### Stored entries
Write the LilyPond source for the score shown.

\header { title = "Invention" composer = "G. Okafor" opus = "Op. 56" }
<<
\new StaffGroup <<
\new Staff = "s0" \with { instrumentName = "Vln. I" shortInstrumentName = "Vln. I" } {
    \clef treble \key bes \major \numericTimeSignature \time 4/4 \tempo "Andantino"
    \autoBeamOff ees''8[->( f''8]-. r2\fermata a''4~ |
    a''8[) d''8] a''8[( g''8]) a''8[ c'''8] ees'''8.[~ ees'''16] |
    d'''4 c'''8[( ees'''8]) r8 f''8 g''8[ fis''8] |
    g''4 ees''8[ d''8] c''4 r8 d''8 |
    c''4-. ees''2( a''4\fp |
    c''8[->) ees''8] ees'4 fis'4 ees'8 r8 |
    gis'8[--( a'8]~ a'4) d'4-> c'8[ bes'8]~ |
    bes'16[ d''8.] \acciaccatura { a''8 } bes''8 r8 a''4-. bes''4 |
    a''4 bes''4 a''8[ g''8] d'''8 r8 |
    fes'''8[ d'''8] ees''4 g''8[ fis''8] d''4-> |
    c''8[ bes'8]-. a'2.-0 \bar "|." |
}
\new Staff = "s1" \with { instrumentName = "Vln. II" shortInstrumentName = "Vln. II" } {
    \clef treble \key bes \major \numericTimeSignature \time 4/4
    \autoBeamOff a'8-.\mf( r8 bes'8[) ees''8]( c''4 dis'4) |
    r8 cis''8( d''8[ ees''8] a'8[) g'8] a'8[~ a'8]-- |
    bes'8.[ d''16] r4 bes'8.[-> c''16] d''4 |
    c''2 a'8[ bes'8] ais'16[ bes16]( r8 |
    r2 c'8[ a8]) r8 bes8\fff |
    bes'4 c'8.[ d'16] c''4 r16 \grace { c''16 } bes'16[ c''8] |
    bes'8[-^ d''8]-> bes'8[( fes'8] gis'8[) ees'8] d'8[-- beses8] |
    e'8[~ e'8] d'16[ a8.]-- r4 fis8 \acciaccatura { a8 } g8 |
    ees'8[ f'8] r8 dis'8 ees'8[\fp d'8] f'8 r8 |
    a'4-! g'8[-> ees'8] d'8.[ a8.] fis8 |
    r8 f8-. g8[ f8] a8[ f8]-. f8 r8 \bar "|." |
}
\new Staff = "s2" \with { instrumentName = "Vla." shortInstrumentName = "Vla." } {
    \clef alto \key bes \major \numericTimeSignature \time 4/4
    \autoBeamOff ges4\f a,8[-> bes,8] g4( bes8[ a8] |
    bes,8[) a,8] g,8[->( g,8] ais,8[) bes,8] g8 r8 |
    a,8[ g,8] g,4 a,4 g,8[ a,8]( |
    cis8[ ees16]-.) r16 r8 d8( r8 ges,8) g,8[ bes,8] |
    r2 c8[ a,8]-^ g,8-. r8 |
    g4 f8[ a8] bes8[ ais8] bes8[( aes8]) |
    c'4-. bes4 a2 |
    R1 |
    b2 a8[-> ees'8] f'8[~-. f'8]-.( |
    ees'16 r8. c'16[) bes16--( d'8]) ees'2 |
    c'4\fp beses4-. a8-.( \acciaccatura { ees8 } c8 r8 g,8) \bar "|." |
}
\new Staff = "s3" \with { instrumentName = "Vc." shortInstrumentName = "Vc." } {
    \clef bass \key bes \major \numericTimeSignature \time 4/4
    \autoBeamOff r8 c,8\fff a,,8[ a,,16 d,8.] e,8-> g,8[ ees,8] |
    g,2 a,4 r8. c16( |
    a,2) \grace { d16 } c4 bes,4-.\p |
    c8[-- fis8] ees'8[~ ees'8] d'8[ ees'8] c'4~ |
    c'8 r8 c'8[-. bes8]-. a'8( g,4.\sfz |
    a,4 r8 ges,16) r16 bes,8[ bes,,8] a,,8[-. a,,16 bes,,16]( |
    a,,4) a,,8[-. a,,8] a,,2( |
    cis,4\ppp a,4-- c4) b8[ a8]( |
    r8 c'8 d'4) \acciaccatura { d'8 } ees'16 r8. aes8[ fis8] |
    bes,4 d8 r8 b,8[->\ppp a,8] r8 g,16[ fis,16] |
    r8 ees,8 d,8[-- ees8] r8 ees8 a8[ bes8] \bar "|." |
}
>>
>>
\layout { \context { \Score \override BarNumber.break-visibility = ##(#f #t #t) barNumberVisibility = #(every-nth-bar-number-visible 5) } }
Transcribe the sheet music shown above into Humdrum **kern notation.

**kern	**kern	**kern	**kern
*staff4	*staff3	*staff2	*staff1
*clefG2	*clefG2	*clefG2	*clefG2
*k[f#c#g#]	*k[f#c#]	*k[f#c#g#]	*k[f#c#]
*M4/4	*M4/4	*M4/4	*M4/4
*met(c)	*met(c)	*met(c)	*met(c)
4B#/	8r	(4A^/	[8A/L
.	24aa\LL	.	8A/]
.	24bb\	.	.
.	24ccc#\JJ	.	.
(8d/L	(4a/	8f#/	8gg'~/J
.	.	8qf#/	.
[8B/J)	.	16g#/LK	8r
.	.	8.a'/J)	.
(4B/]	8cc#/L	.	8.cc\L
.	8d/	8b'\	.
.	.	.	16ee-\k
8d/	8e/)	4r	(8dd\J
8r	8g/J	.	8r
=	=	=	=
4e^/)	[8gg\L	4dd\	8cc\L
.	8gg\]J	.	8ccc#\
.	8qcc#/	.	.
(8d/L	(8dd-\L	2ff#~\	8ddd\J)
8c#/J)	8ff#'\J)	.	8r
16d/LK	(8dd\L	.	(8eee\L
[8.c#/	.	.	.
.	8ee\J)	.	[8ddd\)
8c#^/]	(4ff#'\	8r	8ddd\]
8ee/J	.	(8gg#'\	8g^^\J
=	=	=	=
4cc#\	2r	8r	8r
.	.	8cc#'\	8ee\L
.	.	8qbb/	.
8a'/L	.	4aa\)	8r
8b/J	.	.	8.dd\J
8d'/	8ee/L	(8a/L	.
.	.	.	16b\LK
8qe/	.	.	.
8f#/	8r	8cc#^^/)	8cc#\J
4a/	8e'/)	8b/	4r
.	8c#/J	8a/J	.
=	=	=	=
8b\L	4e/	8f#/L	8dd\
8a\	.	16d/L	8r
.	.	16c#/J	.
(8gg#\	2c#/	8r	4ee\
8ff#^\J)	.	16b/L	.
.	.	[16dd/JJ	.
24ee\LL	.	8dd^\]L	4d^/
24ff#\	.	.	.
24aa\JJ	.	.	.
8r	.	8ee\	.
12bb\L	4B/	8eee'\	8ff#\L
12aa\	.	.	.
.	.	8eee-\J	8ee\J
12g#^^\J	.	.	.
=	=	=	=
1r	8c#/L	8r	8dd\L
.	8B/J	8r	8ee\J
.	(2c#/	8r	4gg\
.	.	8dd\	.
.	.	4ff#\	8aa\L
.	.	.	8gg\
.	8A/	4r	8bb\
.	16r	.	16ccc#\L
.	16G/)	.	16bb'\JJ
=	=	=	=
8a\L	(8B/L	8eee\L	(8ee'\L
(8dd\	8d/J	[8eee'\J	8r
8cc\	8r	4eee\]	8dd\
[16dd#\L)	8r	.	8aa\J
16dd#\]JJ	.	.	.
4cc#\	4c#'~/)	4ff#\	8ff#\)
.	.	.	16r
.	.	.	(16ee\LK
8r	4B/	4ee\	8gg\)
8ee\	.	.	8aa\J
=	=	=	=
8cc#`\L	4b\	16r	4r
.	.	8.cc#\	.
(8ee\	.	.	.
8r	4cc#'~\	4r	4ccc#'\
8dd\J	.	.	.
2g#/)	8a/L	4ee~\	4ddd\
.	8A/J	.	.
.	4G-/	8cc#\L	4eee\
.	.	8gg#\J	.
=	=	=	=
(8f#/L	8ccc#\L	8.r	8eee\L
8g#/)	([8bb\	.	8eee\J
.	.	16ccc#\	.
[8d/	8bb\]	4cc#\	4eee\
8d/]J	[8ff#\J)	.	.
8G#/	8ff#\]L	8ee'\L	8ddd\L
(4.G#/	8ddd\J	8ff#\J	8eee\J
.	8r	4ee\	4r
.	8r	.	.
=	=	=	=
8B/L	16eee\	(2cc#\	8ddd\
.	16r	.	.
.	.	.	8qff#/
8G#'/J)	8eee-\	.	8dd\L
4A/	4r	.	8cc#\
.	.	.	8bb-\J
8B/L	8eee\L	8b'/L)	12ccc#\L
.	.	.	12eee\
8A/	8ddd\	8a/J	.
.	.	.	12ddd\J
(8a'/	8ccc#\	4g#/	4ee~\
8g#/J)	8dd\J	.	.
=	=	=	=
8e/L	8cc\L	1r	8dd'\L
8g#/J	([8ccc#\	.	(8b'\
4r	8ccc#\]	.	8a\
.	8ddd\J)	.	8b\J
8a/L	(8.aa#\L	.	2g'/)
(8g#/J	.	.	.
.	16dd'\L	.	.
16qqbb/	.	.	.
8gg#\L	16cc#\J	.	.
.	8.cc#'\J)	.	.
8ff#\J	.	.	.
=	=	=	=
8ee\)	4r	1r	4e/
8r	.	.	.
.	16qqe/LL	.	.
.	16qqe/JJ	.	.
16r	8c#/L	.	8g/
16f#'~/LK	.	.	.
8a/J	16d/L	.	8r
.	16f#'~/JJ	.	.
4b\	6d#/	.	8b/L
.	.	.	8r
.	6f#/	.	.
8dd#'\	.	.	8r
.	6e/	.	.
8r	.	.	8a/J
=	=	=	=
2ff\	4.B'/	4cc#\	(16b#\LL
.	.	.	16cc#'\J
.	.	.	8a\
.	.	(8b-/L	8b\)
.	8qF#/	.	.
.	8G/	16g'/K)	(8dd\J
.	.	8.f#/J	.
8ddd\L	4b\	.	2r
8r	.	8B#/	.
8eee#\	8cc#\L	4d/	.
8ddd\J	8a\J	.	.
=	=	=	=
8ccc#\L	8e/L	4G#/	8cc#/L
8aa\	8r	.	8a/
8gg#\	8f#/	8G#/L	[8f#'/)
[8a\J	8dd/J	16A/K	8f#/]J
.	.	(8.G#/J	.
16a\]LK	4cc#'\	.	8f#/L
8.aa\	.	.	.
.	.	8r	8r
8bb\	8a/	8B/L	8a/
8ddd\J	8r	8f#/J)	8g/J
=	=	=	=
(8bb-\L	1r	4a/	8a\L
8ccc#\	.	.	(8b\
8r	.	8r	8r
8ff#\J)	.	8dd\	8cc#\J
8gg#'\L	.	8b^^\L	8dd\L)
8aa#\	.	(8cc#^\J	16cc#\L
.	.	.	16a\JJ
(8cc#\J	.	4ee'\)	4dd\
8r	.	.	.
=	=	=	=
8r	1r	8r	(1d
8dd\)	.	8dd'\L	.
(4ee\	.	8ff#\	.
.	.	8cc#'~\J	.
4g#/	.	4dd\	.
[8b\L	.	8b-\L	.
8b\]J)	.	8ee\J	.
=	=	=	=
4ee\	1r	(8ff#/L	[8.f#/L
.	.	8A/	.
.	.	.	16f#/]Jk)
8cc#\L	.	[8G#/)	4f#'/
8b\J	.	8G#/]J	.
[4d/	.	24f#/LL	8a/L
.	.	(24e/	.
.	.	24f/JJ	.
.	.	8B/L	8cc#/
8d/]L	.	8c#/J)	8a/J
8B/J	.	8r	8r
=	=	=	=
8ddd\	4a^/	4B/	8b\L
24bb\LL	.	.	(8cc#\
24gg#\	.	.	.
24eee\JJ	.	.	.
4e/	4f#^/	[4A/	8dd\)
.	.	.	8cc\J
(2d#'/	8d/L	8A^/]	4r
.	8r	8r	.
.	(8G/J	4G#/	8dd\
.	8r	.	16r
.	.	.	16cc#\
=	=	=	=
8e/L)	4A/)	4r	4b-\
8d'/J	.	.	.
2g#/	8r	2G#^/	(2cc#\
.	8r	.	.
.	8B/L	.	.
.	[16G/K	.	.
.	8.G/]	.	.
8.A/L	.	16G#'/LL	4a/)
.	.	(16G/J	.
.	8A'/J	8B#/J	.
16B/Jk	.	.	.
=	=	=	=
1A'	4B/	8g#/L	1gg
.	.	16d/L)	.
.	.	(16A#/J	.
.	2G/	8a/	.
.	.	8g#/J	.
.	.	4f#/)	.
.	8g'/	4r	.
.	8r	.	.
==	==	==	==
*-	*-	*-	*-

### WRITTEN REQUEST
Pick out each line in the rows above that contains the string "major", treating uppercase and lowercase as different.

### TASK SOLUTION
    \clef treble \key bes \major \numericTimeSignature \time 4/4 \tempo "Andantino"
    \clef treble \key bes \major \numericTimeSignature \time 4/4
    \clef alto \key bes \major \numericTimeSignature \time 4/4
    \clef bass \key bes \major \numericTimeSignature \time 4/4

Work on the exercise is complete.